> _Problem description_
Repeat every entry exactly. Pictures stay out.

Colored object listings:
====

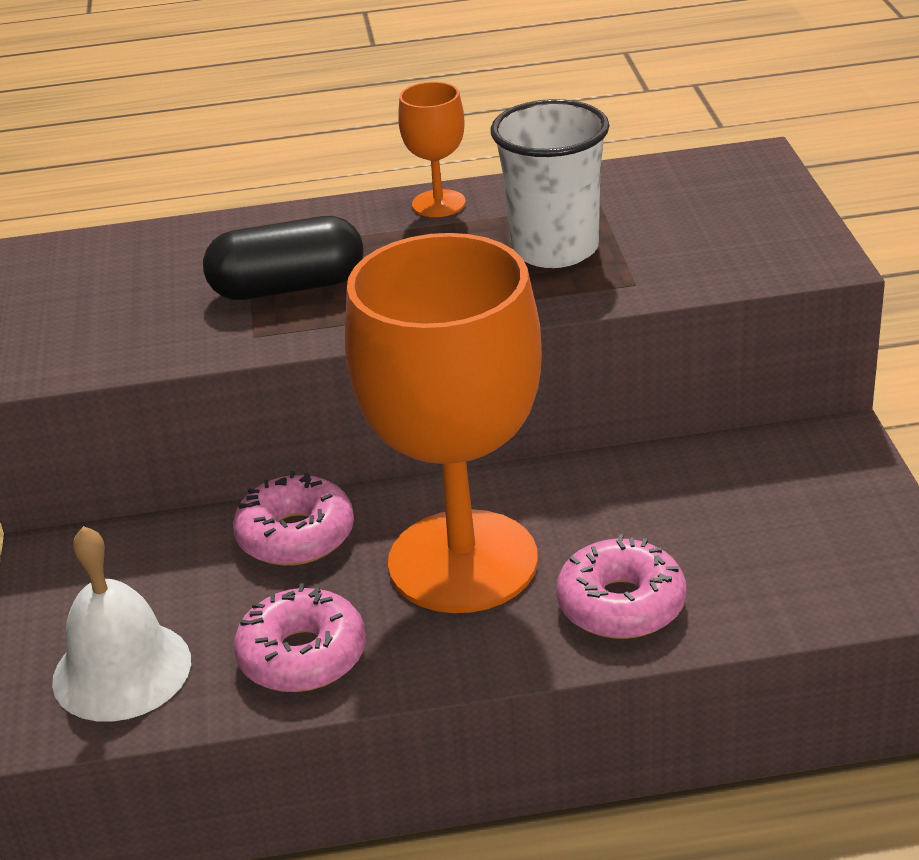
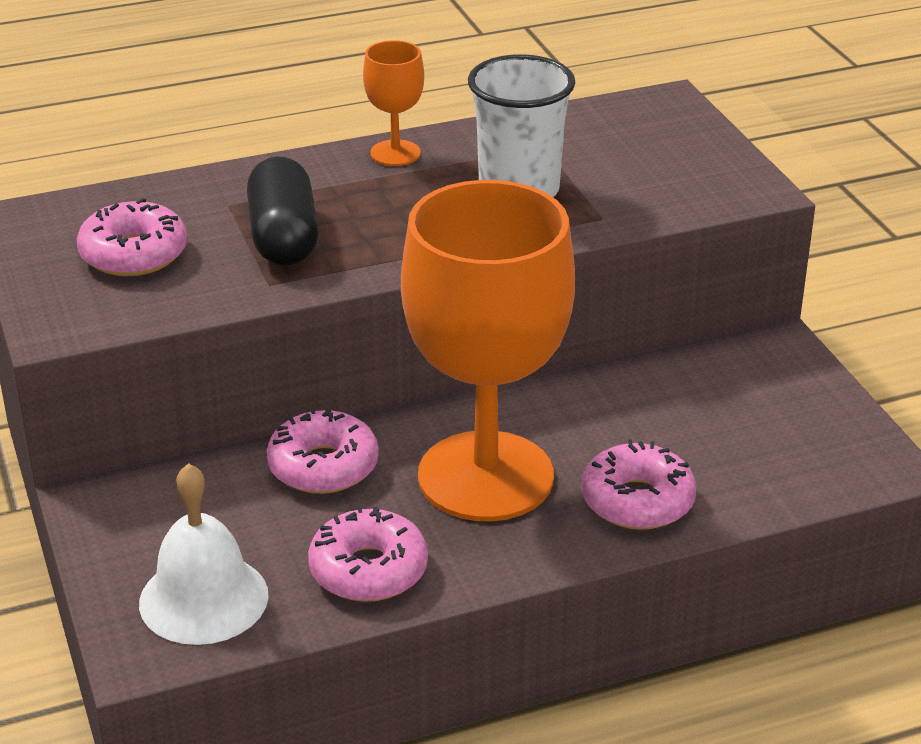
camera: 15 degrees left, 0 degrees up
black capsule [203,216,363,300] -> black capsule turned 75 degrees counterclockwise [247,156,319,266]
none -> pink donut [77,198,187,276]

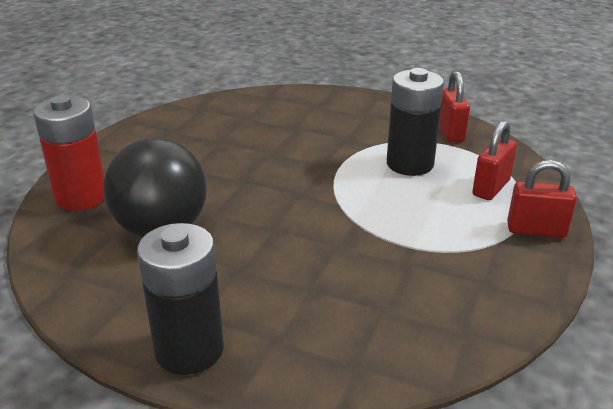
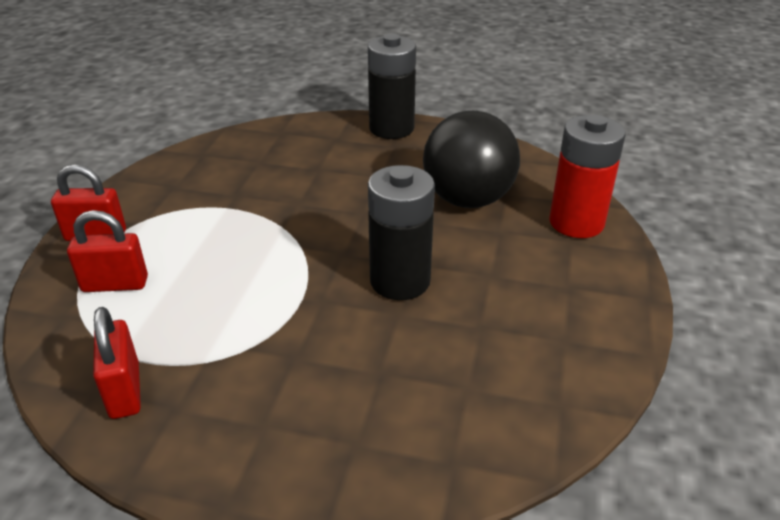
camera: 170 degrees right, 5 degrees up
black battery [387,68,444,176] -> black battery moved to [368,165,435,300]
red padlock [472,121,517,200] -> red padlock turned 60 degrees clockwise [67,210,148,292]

====

> _The completed task_
camera: 15 degrees left, 0 degrees up
black capsule [203,216,363,300] -> black capsule turned 75 degrees counterclockwise [247,156,319,266]
none -> pink donut [77,198,187,276]

camera: 170 degrees right, 5 degrees up
black battery [387,68,444,176] -> black battery moved to [368,165,435,300]
red padlock [472,121,517,200] -> red padlock turned 60 degrees clockwise [67,210,148,292]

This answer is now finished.